**TASK TO CARRY OUT:**
Return the records below exactly; pictures stay out.

**Scene comparison data:**
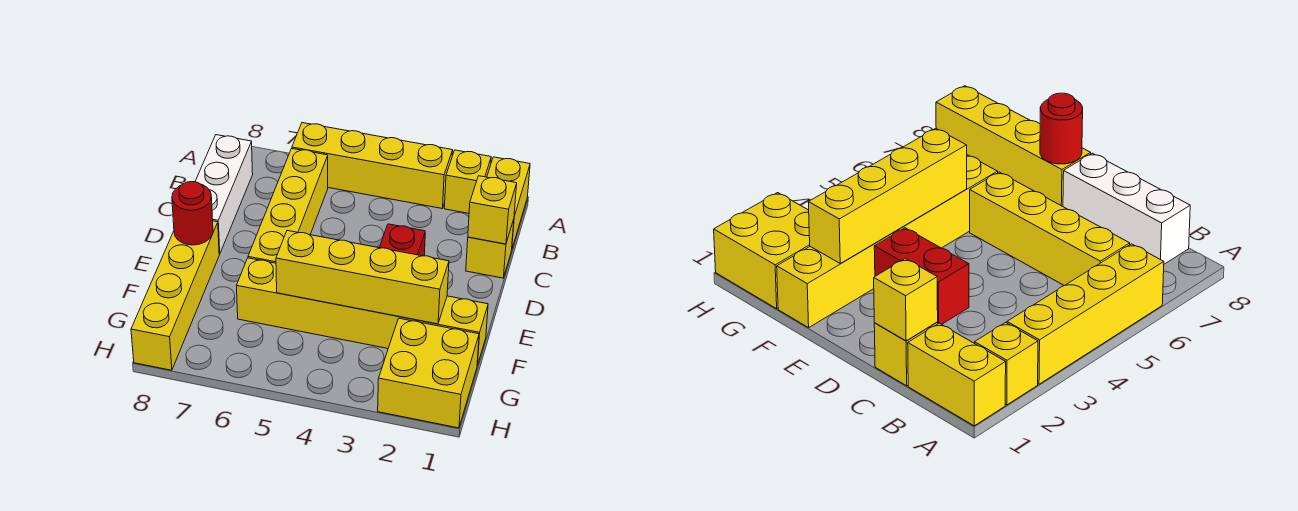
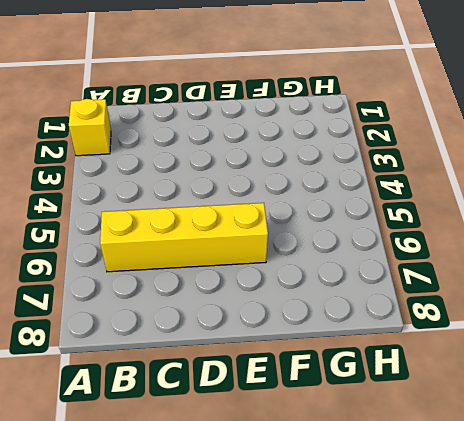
none -> yellow brick A1:B1 level 1
none -> yellow brick A3:A6 level 1
none -> white brick B8:D8 level 1

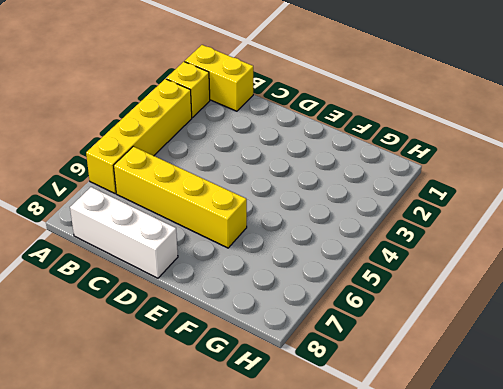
none -> yellow brick C1 level 1
none -> red brick D3:E3 level 1
none -> yellow brick E8:H8 level 1

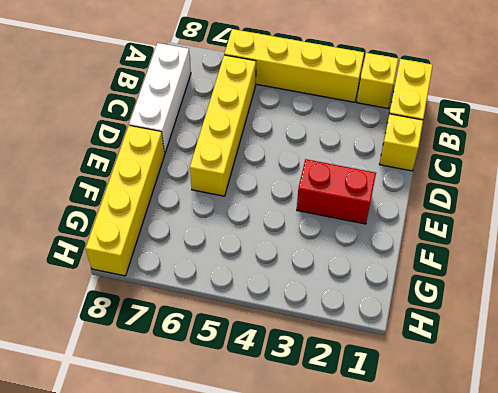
red brick E2:E3 level 1 -> red brick D3:E3 level 1
none -> yellow brick F1:F6 level 1
none -> yellow brick G1:H2 level 1
none -> yellow brick C1 level 2

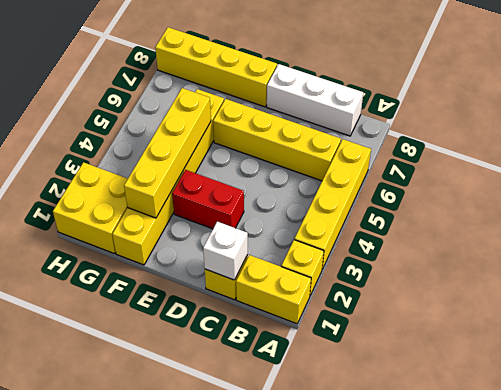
white brick C1 level 2 -> yellow brick C1 level 2
none -> red round brick E8 level 2

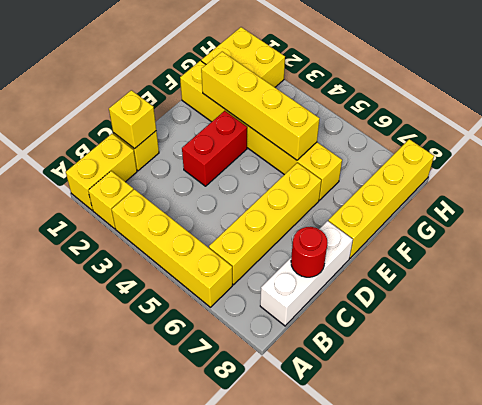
red round brick C8 level 2 -> red round brick E8 level 2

**EXERCISE ANSWER:**
none -> yellow brick A1:B1 level 1
none -> yellow brick A3:A6 level 1
none -> white brick B8:D8 level 1

none -> yellow brick C1 level 1
none -> red brick D3:E3 level 1
none -> yellow brick E8:H8 level 1

red brick E2:E3 level 1 -> red brick D3:E3 level 1
none -> yellow brick F1:F6 level 1
none -> yellow brick G1:H2 level 1
none -> yellow brick C1 level 2

white brick C1 level 2 -> yellow brick C1 level 2
none -> red round brick E8 level 2

red round brick C8 level 2 -> red round brick E8 level 2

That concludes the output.